▶ **What the task requires**
When you find the word "SONAR" in a line of the entries, please copy the whole line.

-------- Dataset extract --------

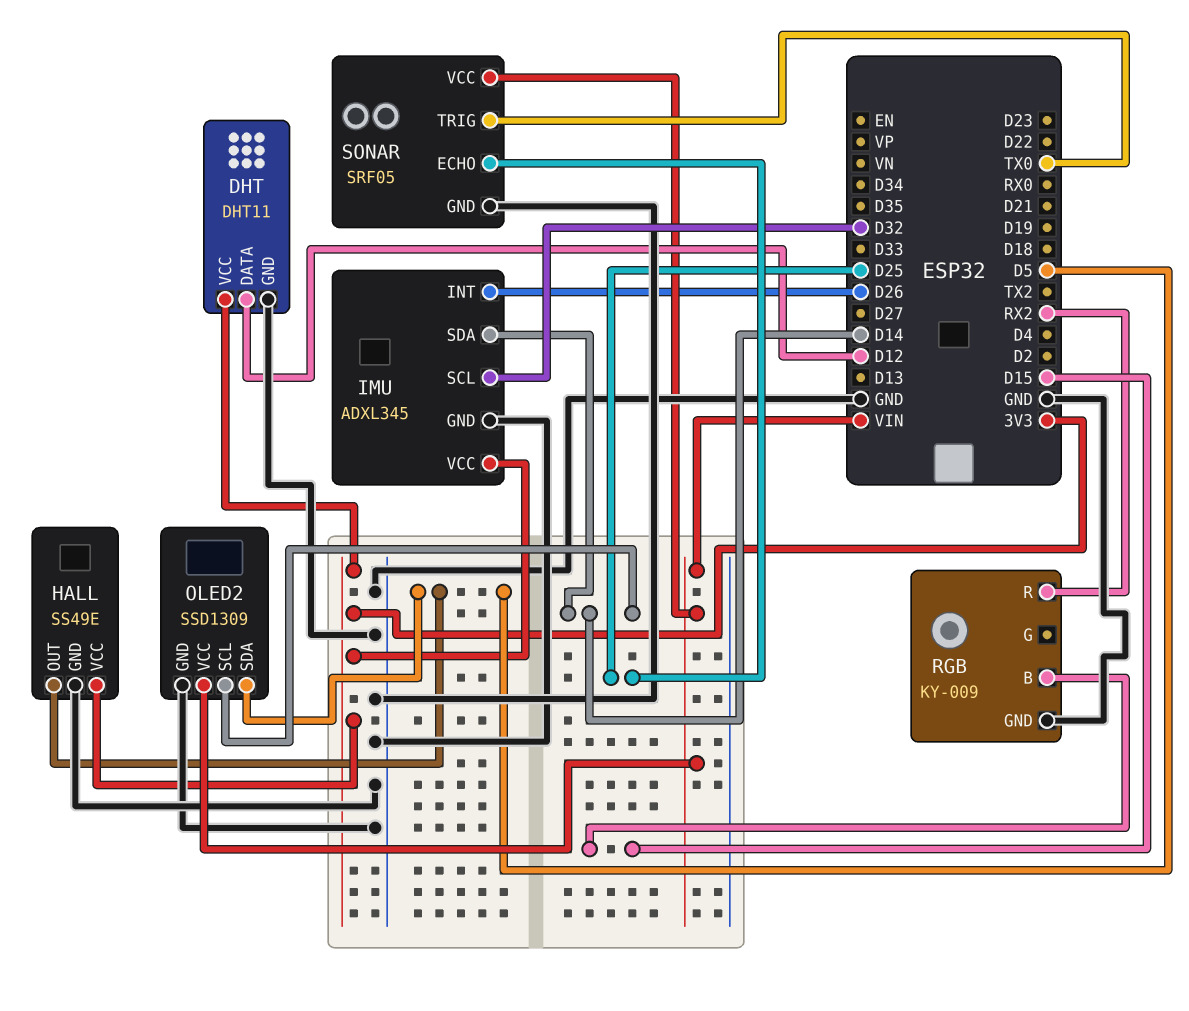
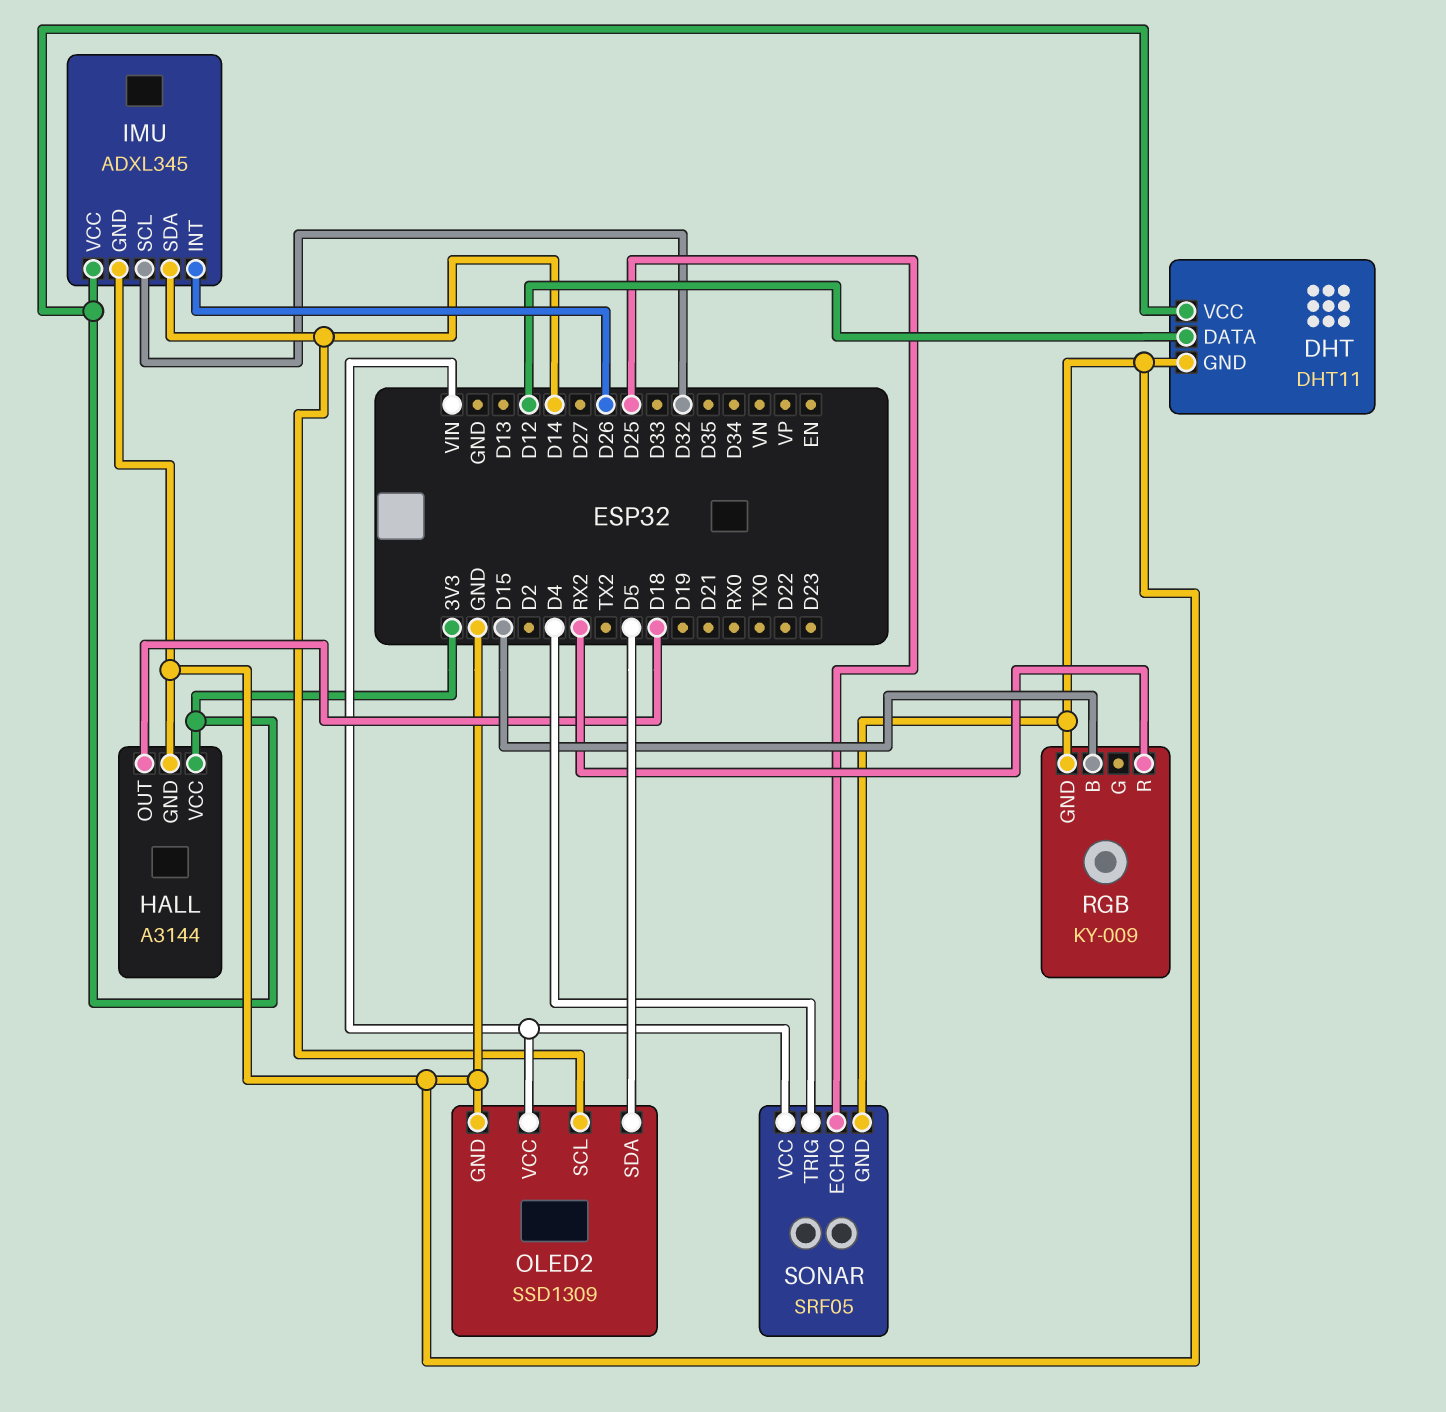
HALL: SS49E -> A3144
HALL pin OUT: D5 -> D18
SONAR pin TRIG: TX0 -> D4

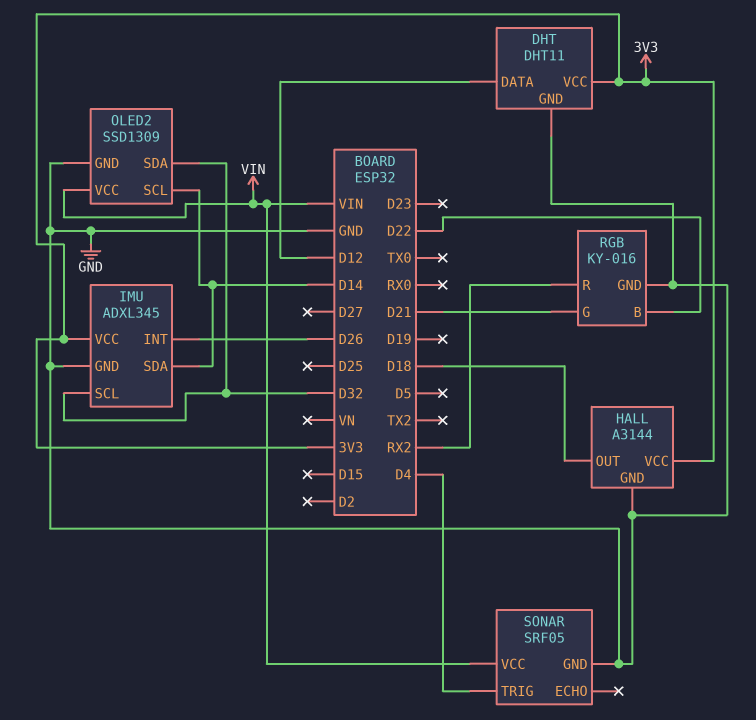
OLED2 pin SDA: D5 -> D32
RGB: KY-009 -> KY-016
RGB pin B: D15 -> D22
RGB pin G: none -> D21
SONAR pin ECHO: D25 -> none

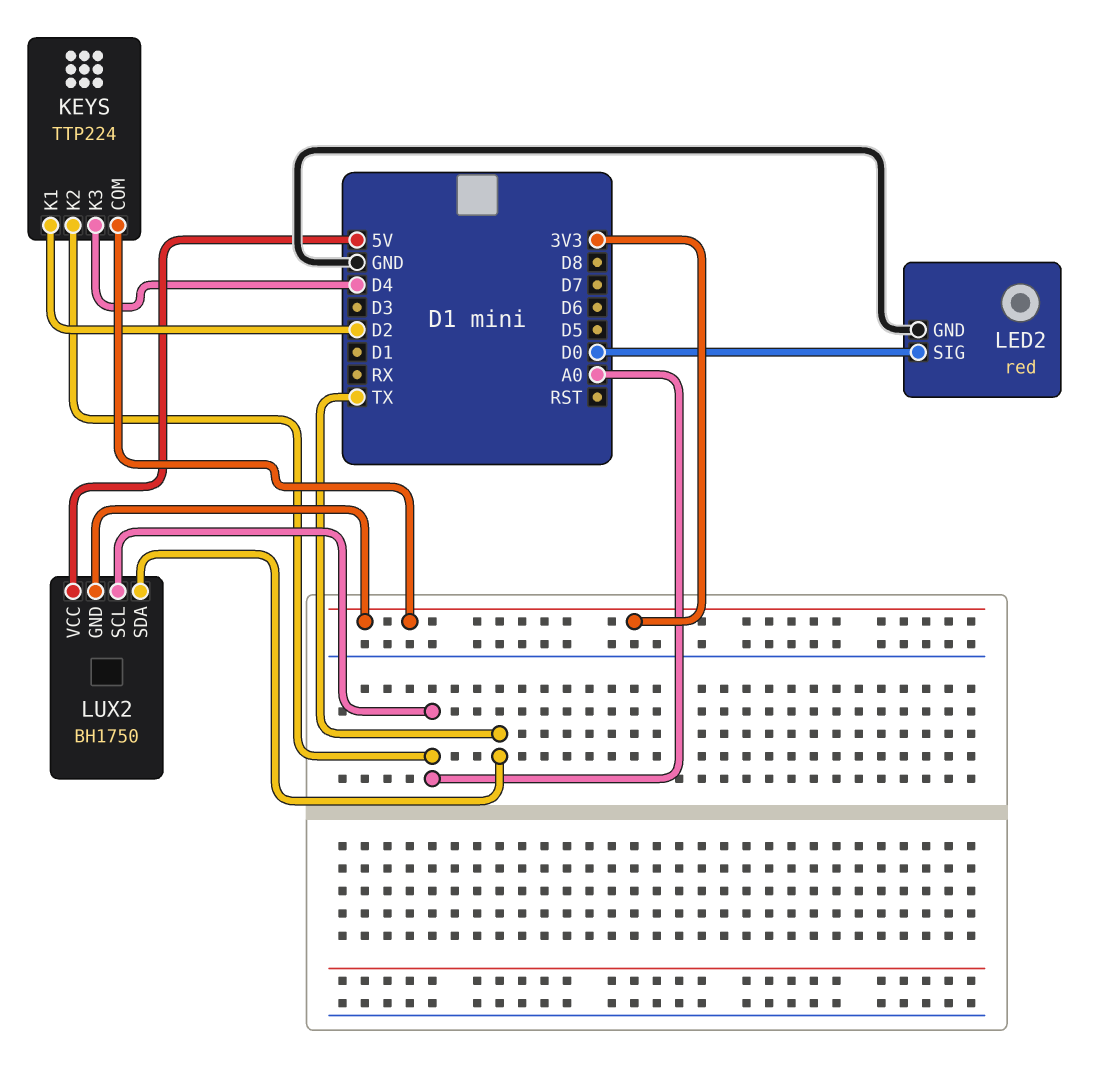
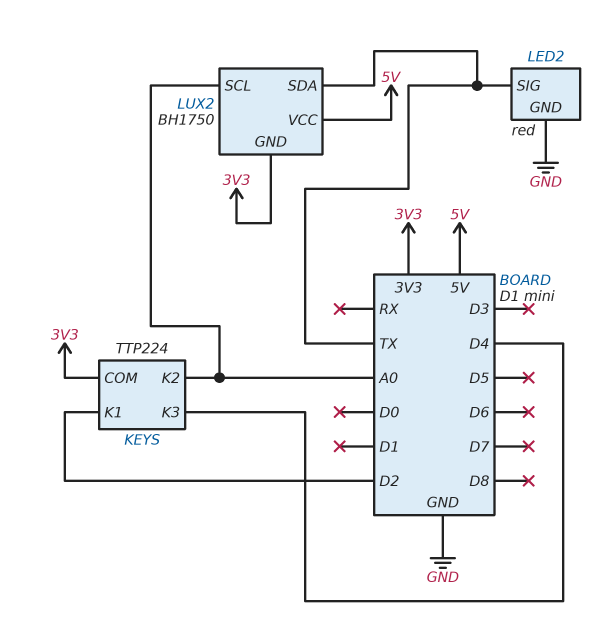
LED2 pin SIG: D0 -> TX

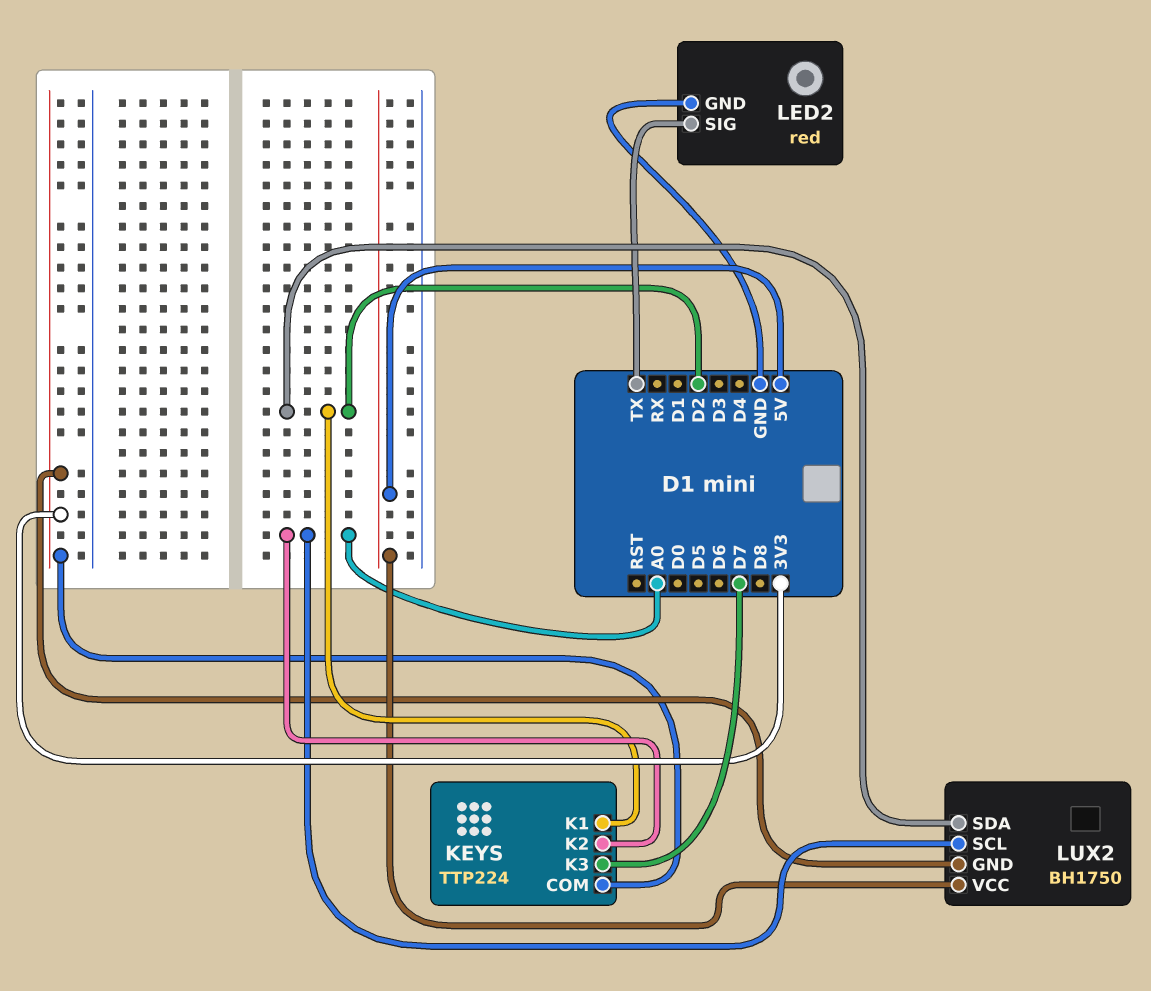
KEYS pin K3: D4 -> D7
LUX2 pin SDA: TX -> D2

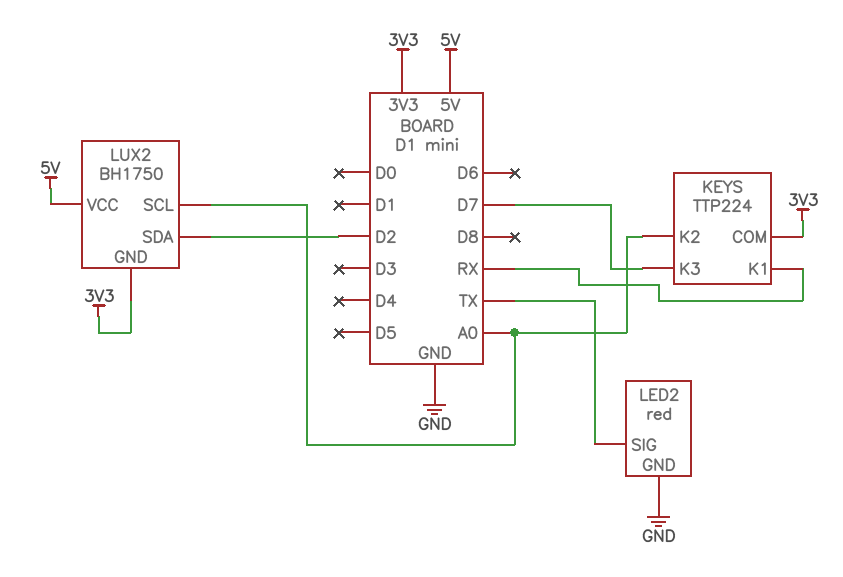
KEYS pin K1: D2 -> RX

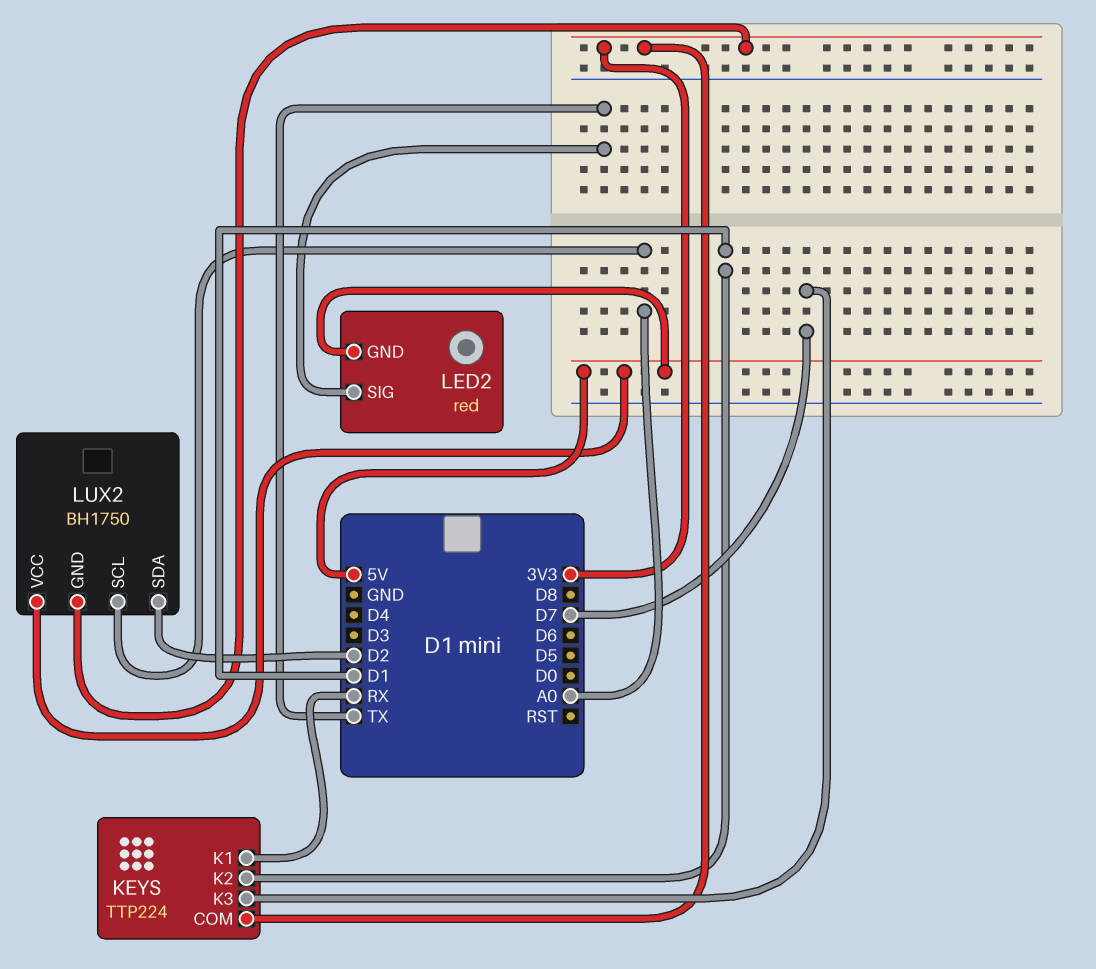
KEYS pin K2: A0 -> D1
LED2 pin GND: GND -> 5V

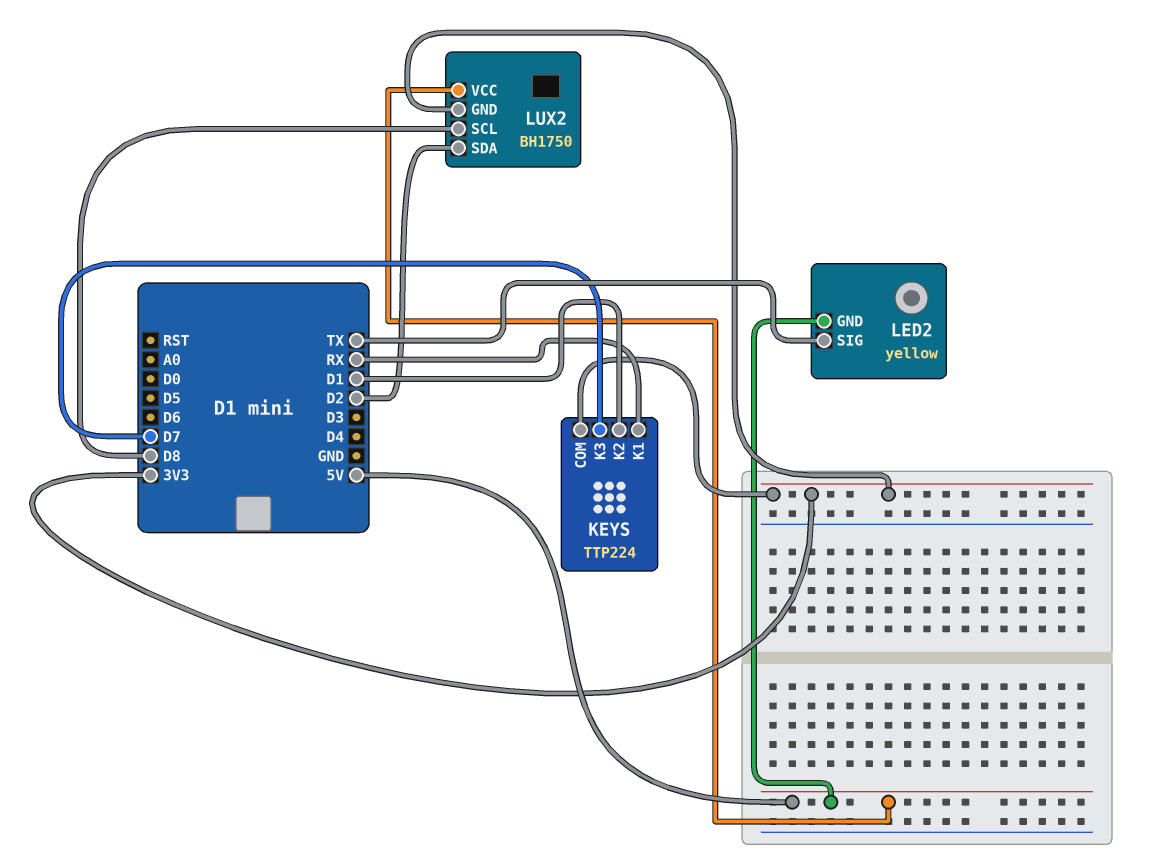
LED2: red -> yellow
LUX2 pin SCL: A0 -> D8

--------

▶ **Task output**
SONAR pin TRIG: TX0 -> D4
SONAR pin ECHO: D25 -> none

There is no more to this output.